[Records excerpted from a collection]
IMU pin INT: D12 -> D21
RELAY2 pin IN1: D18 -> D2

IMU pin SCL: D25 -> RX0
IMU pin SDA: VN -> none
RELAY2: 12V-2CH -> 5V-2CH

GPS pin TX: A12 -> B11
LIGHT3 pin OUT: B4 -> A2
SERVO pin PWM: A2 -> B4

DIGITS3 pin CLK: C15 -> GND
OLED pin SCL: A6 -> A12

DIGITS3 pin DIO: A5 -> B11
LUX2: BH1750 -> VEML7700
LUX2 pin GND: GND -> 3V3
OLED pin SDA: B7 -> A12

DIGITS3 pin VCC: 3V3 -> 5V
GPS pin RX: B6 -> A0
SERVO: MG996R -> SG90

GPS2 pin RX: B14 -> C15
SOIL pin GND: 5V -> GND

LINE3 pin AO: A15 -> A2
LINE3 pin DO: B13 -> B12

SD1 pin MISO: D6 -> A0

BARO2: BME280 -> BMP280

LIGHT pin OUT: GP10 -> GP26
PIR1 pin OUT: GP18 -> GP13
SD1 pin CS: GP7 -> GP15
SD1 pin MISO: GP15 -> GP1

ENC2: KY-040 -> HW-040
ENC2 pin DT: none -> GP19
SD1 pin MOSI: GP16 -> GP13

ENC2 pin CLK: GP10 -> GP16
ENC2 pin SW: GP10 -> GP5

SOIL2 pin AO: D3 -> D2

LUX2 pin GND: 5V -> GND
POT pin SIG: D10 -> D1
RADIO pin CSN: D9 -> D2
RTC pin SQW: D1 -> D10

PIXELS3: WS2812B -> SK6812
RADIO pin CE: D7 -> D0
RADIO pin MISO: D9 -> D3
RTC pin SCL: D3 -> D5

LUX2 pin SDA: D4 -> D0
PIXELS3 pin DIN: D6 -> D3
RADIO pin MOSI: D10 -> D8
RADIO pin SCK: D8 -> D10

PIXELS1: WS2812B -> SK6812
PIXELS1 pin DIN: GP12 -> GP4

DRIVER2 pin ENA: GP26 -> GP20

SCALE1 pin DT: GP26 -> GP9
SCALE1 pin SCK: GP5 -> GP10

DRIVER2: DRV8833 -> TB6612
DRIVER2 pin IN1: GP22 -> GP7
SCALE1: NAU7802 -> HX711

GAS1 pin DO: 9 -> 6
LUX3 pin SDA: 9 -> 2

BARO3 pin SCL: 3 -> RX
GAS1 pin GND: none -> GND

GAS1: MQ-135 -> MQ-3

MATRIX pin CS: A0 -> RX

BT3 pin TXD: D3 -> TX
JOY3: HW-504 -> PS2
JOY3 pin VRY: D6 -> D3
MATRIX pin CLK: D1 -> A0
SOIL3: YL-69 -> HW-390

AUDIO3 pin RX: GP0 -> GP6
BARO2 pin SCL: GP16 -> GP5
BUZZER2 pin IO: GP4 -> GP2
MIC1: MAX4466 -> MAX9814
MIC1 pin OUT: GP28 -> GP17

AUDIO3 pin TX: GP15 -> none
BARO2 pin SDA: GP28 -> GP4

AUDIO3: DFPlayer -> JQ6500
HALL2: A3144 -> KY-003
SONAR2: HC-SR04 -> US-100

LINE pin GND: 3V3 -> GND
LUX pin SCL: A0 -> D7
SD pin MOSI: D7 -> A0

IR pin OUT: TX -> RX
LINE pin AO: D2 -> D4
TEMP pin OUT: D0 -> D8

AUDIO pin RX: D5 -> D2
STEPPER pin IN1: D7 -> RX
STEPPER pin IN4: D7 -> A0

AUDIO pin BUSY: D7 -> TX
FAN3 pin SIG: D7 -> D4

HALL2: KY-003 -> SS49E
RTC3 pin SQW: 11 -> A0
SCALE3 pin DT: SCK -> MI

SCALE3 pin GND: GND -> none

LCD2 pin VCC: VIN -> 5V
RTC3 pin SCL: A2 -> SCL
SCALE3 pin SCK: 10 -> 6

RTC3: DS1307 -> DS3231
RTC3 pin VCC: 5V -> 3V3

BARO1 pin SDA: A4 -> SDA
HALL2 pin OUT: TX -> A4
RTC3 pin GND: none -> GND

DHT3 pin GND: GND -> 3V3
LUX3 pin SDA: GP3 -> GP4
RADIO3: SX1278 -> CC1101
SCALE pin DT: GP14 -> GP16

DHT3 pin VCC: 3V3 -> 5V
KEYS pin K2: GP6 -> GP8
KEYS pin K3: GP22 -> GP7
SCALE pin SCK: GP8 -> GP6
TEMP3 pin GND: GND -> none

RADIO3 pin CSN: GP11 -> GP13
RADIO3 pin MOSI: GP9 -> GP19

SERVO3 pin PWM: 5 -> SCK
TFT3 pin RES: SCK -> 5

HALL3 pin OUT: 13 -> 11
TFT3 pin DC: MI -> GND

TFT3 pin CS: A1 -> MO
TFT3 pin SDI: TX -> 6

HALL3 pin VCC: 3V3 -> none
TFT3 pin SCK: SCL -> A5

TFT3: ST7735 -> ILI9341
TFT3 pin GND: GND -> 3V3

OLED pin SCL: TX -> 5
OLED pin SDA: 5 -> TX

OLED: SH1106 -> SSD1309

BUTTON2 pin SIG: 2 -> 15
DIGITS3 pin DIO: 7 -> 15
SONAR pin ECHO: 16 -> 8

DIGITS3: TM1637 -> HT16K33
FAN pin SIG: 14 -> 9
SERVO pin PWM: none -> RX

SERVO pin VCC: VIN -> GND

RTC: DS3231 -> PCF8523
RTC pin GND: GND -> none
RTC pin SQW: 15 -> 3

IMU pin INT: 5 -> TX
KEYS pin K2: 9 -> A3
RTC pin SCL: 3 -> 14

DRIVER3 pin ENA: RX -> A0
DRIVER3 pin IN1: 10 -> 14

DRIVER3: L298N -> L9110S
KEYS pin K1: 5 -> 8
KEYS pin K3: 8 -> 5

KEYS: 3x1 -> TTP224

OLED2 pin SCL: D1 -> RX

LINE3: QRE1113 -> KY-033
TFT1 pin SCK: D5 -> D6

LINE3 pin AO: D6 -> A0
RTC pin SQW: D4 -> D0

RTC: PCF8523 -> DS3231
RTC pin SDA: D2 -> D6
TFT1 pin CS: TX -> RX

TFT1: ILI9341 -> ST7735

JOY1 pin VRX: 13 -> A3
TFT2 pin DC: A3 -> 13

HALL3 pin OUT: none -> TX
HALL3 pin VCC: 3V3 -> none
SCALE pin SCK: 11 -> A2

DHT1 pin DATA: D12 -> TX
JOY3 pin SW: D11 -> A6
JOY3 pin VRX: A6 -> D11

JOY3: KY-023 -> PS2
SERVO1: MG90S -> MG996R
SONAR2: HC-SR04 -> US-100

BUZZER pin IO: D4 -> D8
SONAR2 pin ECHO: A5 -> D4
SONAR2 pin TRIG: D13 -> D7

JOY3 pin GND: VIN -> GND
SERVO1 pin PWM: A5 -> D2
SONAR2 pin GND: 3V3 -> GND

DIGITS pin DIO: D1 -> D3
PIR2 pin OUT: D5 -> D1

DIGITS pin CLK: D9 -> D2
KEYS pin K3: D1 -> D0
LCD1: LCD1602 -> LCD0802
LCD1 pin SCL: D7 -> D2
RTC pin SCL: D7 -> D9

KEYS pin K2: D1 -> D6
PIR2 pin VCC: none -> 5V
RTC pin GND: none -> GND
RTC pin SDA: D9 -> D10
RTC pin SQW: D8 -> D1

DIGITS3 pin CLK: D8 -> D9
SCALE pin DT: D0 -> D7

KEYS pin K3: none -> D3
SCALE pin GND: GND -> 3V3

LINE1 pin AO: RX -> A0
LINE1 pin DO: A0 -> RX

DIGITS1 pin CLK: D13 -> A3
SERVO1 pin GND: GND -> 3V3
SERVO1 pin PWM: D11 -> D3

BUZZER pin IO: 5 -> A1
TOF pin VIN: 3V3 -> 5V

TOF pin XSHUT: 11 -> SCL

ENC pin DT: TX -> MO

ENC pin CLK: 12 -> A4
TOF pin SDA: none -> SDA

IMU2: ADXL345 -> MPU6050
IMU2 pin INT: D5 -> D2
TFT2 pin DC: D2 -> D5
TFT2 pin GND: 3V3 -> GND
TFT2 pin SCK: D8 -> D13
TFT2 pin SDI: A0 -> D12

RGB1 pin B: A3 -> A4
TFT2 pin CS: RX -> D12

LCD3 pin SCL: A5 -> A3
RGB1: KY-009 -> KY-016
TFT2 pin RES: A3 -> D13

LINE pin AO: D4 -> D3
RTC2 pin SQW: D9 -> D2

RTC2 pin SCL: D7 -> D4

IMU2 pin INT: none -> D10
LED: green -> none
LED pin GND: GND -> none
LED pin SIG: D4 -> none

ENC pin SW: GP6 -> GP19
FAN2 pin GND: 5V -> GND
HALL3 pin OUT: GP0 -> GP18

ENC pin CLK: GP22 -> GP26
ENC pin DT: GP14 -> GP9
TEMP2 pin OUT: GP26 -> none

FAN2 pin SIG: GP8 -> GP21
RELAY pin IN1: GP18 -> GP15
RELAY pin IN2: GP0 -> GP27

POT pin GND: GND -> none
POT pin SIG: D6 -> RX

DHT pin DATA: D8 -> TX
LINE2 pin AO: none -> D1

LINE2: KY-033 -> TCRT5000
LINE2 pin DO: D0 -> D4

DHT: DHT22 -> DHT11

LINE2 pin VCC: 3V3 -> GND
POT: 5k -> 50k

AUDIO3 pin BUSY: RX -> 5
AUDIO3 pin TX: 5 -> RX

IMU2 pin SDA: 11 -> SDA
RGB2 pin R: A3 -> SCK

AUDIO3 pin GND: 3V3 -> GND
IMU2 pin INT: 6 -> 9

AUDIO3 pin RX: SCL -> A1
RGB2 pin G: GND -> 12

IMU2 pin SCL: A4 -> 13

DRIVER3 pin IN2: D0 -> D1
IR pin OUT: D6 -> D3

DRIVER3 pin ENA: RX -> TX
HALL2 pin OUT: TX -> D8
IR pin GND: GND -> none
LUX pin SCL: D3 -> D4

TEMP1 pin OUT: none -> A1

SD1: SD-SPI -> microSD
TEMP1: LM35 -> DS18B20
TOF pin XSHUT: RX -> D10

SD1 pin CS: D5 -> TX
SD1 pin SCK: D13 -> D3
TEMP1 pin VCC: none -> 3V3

## ASSIGNMENT
Your answer must be the lines above from the one containing "GPS2 pin RX: B14 -> C15" to the one containing "SD1 pin MOSI: GP16 -> GP13", both included, restated word for word.

## EXERCISE RESPONSE
GPS2 pin RX: B14 -> C15
SOIL pin GND: 5V -> GND

LINE3 pin AO: A15 -> A2
LINE3 pin DO: B13 -> B12

SD1 pin MISO: D6 -> A0

BARO2: BME280 -> BMP280

LIGHT pin OUT: GP10 -> GP26
PIR1 pin OUT: GP18 -> GP13
SD1 pin CS: GP7 -> GP15
SD1 pin MISO: GP15 -> GP1

ENC2: KY-040 -> HW-040
ENC2 pin DT: none -> GP19
SD1 pin MOSI: GP16 -> GP13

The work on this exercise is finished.